■ **What you are asked to do**
Go to the line that contains "DRIVER3 pin IN2: SDA -> SCL" in the listing below, then output it and every line after it exactly, omitting pictures.

■ **Records for the exercise**
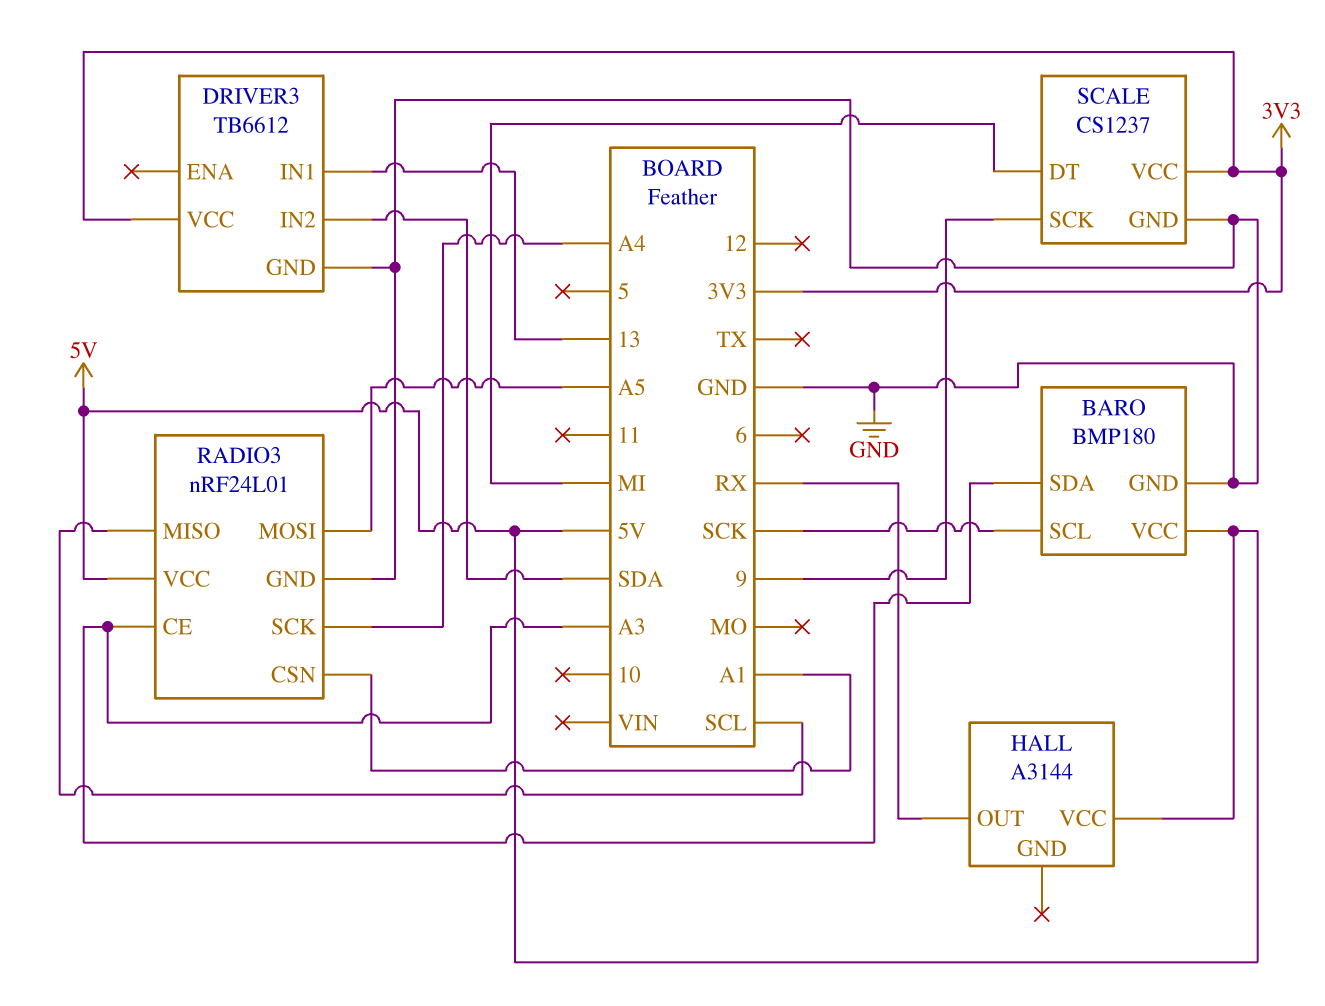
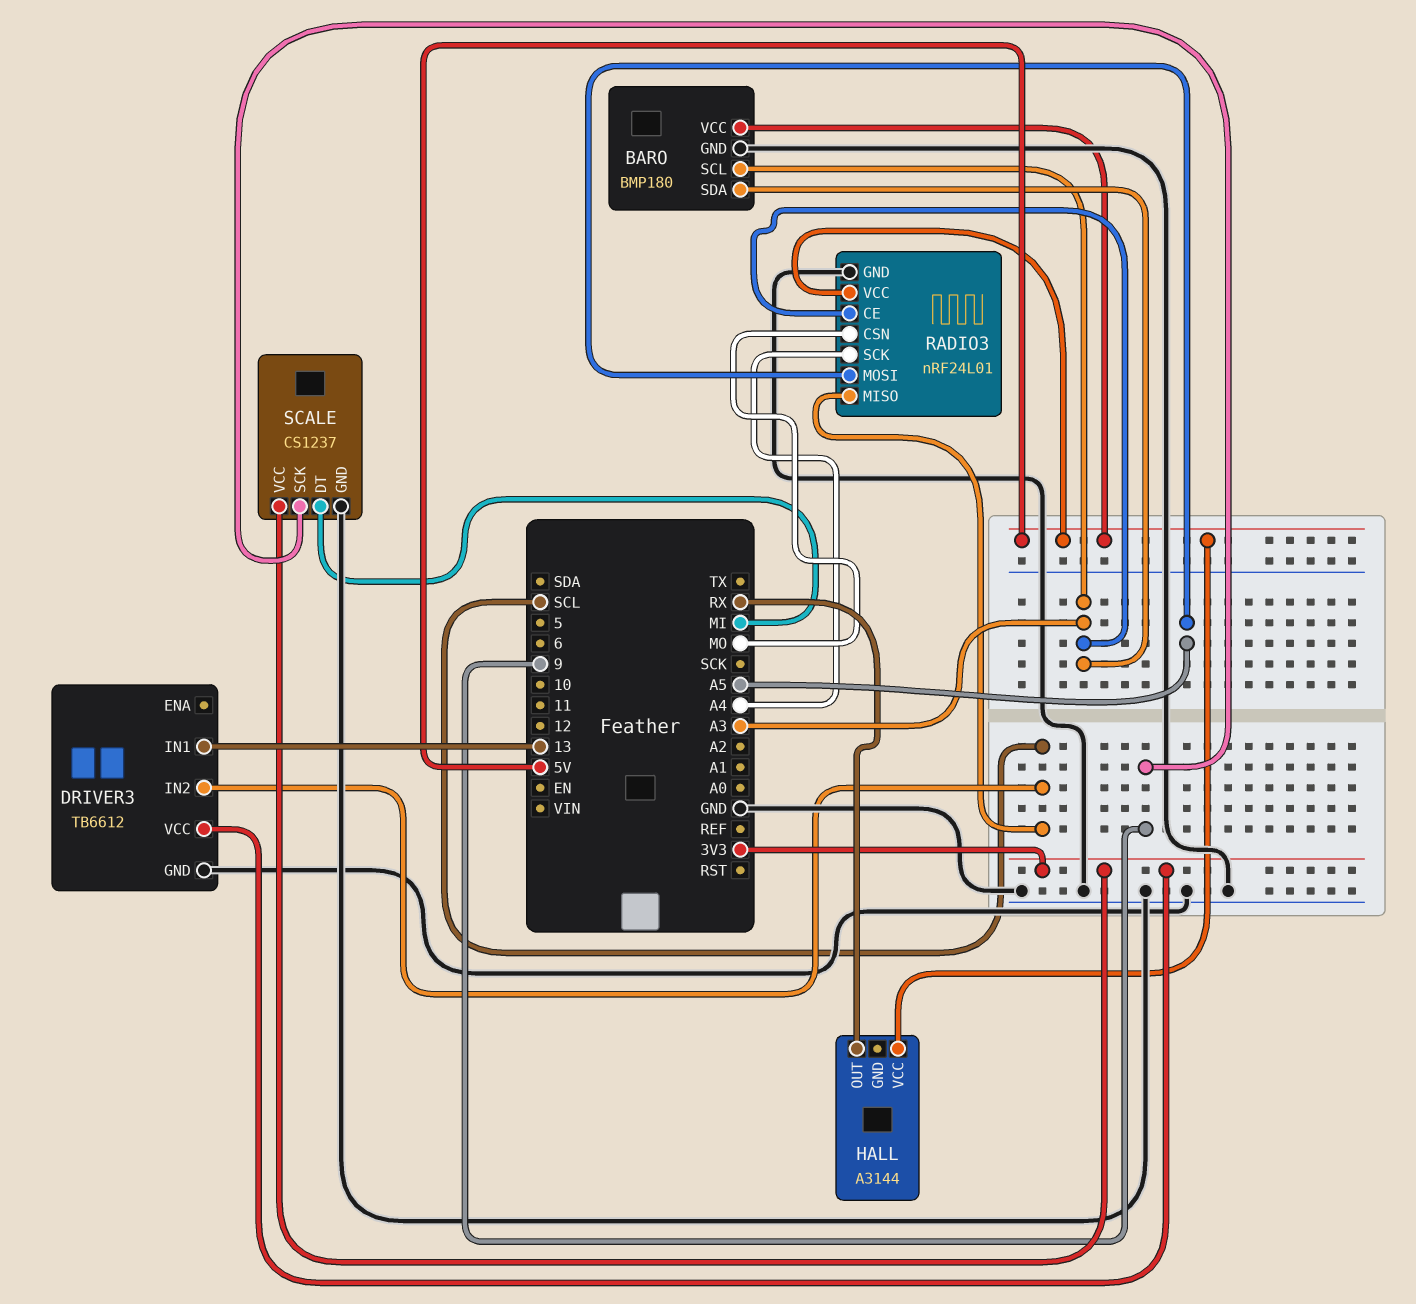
BARO pin SCL: SCK -> A3
DRIVER3 pin IN2: SDA -> SCL
RADIO3 pin CSN: A1 -> MO

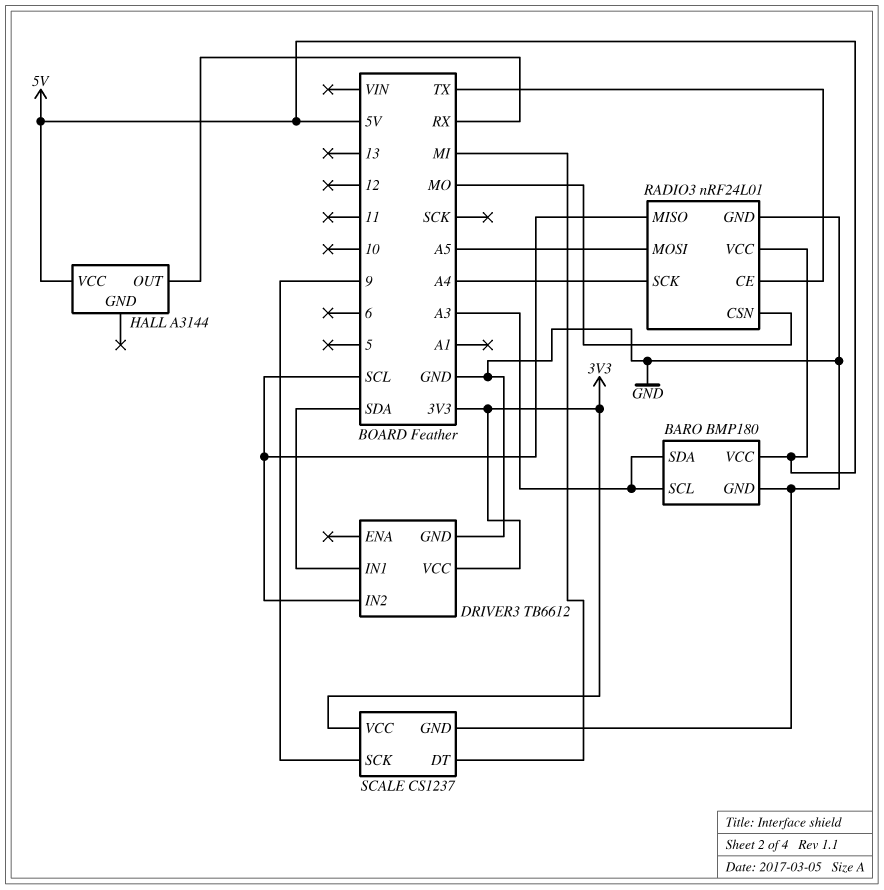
DRIVER3 pin IN1: 13 -> SDA
RADIO3 pin CE: A3 -> TX

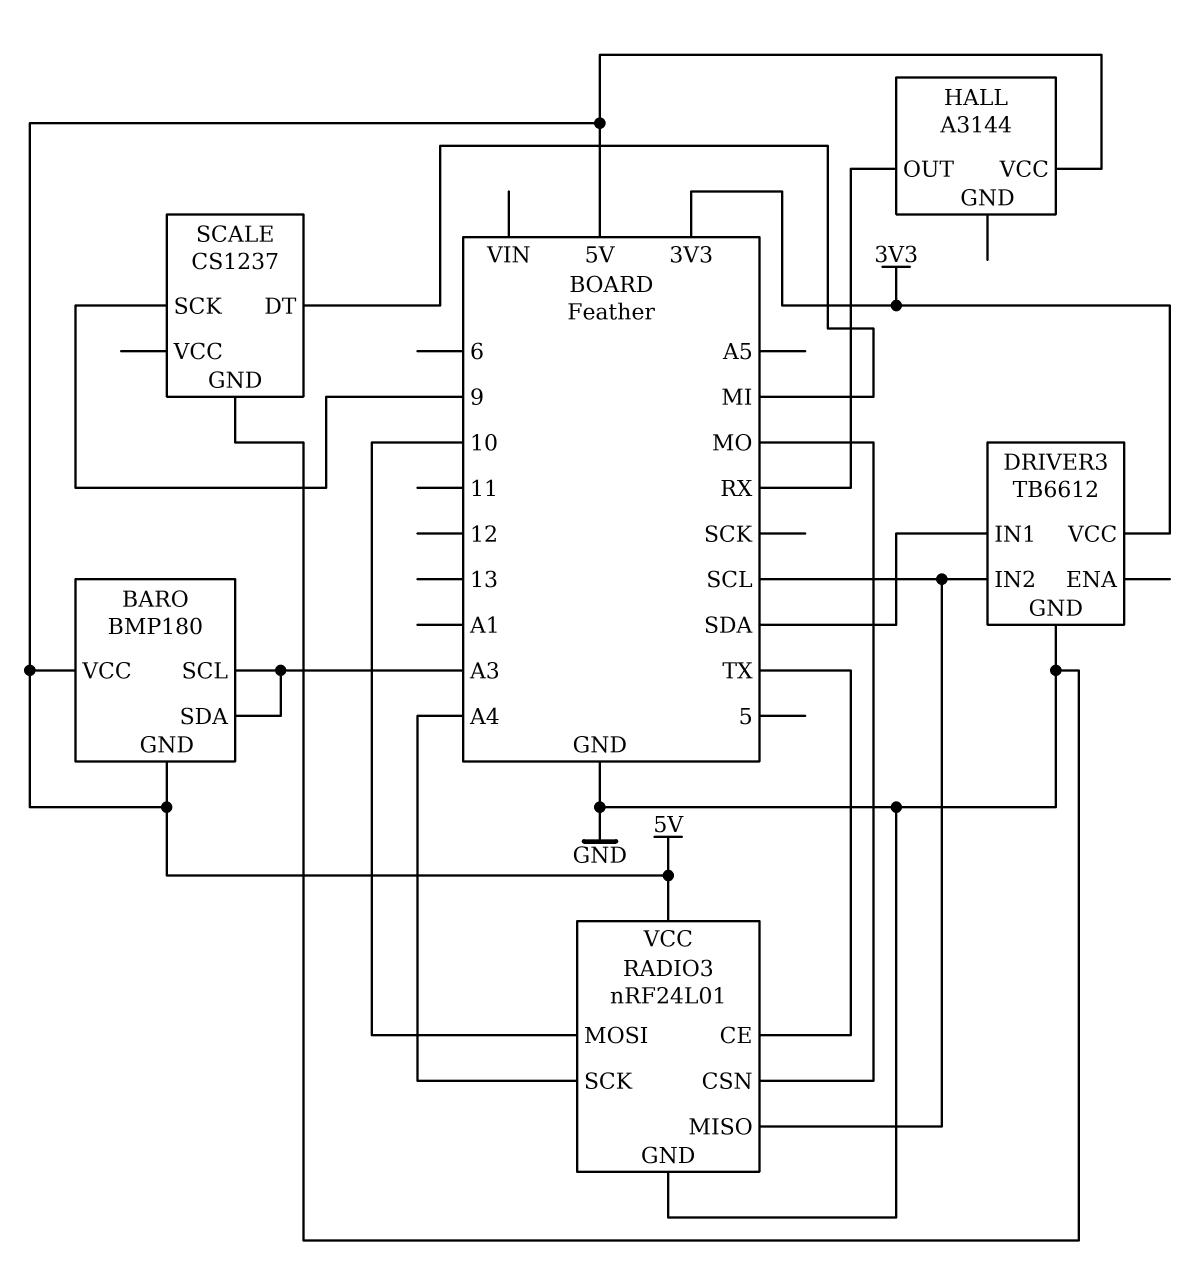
BARO pin GND: GND -> 5V
RADIO3 pin MOSI: A5 -> 10
SCALE pin VCC: 3V3 -> none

■ **Reply**
DRIVER3 pin IN2: SDA -> SCL
RADIO3 pin CSN: A1 -> MO

DRIVER3 pin IN1: 13 -> SDA
RADIO3 pin CE: A3 -> TX

BARO pin GND: GND -> 5V
RADIO3 pin MOSI: A5 -> 10
SCALE pin VCC: 3V3 -> none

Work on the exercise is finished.